WORK TO COMPLETE >>
Your job is to copy the lines from the material that include "brown".
────────
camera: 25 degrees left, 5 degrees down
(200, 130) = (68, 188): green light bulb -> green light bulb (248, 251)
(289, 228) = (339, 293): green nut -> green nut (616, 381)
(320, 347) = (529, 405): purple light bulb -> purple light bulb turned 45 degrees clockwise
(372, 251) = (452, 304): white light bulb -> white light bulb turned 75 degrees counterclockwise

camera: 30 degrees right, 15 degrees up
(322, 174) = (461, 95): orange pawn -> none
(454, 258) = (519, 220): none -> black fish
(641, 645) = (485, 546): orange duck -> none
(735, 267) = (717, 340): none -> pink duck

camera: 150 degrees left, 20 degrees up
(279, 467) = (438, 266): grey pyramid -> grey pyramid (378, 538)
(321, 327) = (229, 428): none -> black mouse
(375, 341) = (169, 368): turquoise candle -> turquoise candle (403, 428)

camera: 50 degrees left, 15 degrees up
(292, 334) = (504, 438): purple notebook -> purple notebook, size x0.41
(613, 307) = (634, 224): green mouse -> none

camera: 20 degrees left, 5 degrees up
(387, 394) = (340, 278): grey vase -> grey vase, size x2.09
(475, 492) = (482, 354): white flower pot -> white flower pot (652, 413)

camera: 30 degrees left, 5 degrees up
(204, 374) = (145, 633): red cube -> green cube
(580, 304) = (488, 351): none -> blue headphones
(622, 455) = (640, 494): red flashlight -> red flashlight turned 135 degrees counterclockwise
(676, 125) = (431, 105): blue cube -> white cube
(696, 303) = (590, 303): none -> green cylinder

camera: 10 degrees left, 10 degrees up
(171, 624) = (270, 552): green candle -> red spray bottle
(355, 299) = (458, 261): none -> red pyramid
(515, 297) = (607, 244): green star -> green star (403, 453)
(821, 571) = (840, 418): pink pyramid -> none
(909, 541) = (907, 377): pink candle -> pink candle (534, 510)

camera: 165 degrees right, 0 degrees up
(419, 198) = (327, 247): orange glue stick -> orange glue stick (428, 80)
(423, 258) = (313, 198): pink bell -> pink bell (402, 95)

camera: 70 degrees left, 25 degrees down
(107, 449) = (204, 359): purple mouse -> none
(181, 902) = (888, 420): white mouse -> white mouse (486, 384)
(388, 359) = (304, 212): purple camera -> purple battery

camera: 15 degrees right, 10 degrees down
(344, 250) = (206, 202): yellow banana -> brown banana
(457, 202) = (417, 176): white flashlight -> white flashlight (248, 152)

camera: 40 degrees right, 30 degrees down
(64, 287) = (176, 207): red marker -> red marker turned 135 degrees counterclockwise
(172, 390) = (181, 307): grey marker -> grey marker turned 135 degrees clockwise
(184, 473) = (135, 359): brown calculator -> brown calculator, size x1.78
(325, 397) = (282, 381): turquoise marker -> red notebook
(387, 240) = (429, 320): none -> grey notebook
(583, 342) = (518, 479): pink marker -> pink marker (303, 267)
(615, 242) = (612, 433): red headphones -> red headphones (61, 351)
────────
EXPECTED OUTPUT >>
(344, 250) = (206, 202): yellow banana -> brown banana
(184, 473) = (135, 359): brown calculator -> brown calculator, size x1.78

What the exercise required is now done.